» **What you are asked to do**
Lines with "none": copy each one from the listing below.
Data block: Begin
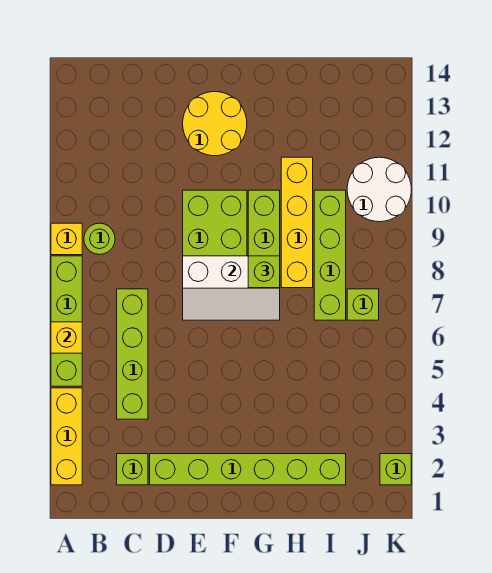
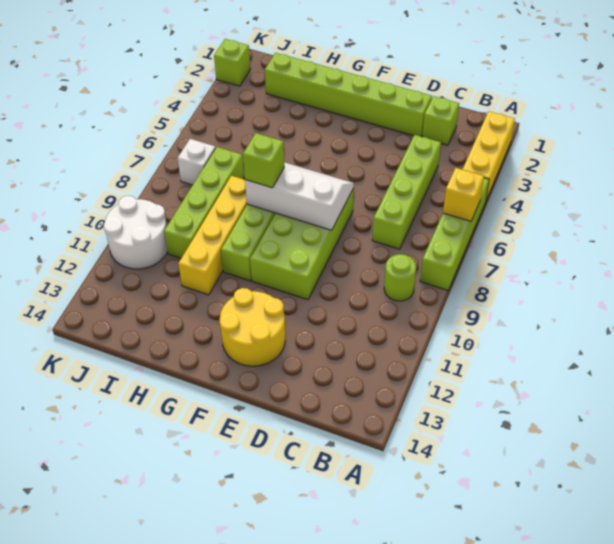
yellow brick A9 level 1 -> none
lime brick J7 level 1 -> white brick J7 level 1

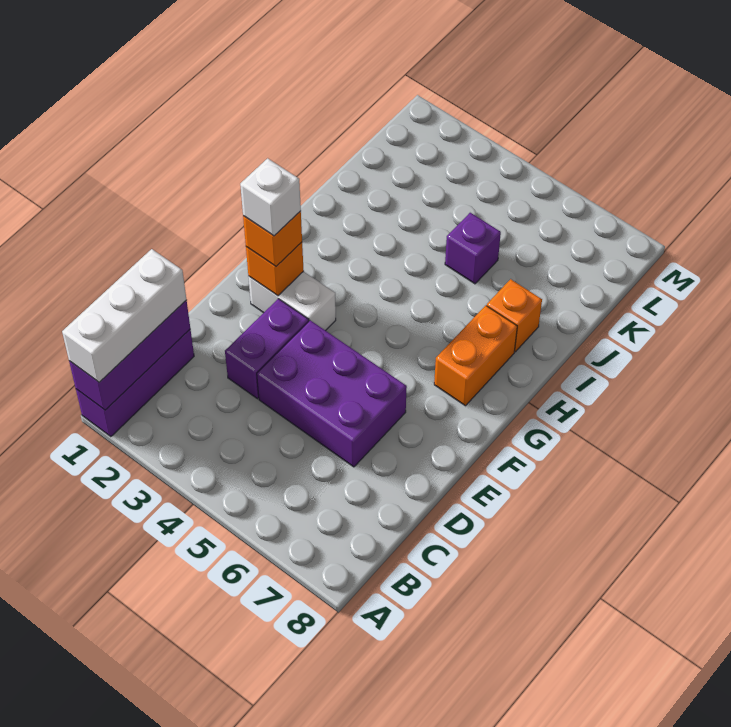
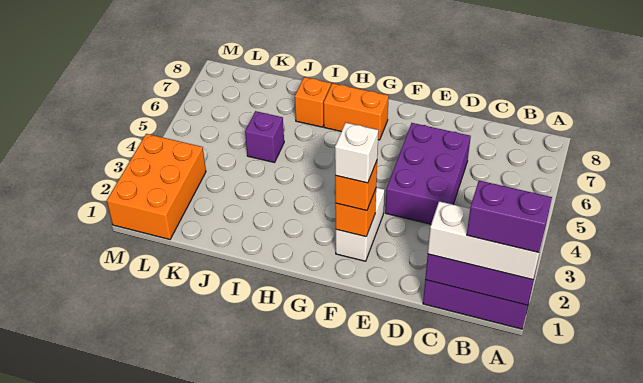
purple brick D3:E3 level 1 -> purple brick A1:B1 level 4
none -> orange brick L1:M3 level 1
Data block: End
» **Exercise output**
yellow brick A9 level 1 -> none
none -> orange brick L1:M3 level 1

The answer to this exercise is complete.